↓
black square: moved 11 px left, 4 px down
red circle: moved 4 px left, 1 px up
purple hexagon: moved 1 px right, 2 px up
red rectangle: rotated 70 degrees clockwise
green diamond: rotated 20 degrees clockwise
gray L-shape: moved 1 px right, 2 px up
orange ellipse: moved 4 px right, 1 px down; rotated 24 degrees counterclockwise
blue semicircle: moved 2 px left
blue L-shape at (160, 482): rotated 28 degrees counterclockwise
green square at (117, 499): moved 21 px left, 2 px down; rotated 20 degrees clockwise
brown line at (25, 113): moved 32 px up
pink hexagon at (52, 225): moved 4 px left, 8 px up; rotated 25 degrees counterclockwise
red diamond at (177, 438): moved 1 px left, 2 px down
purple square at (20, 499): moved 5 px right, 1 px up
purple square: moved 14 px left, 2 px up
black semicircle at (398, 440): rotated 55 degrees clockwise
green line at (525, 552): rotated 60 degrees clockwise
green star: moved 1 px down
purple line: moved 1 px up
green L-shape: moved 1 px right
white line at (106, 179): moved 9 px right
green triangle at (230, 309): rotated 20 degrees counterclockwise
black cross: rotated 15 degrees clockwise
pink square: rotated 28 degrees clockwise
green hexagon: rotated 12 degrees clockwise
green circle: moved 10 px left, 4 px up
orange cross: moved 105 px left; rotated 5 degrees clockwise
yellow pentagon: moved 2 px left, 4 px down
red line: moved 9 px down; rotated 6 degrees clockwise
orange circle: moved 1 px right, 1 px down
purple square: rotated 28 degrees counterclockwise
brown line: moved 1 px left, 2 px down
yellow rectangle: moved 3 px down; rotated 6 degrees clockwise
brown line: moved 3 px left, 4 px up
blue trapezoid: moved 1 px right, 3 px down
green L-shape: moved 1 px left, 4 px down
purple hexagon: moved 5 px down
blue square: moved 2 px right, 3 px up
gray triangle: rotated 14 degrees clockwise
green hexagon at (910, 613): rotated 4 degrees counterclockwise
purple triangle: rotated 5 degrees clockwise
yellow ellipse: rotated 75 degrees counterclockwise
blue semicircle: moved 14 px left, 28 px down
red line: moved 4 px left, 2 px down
↑
Copy the material from its first line through the line that contains "green L-shape: moved 1 px right", substituting "half-disc" for "semicircle" and keeping everything else the same. Give only those lines.

black square: moved 11 px left, 4 px down
red circle: moved 4 px left, 1 px up
purple hexagon: moved 1 px right, 2 px up
red rectangle: rotated 70 degrees clockwise
green diamond: rotated 20 degrees clockwise
gray L-shape: moved 1 px right, 2 px up
orange ellipse: moved 4 px right, 1 px down; rotated 24 degrees counterclockwise
blue half-disc: moved 2 px left
blue L-shape at (160, 482): rotated 28 degrees counterclockwise
green square at (117, 499): moved 21 px left, 2 px down; rotated 20 degrees clockwise
brown line at (25, 113): moved 32 px up
pink hexagon at (52, 225): moved 4 px left, 8 px up; rotated 25 degrees counterclockwise
red diamond at (177, 438): moved 1 px left, 2 px down
purple square at (20, 499): moved 5 px right, 1 px up
purple square: moved 14 px left, 2 px up
black half-disc at (398, 440): rotated 55 degrees clockwise
green line at (525, 552): rotated 60 degrees clockwise
green star: moved 1 px down
purple line: moved 1 px up
green L-shape: moved 1 px right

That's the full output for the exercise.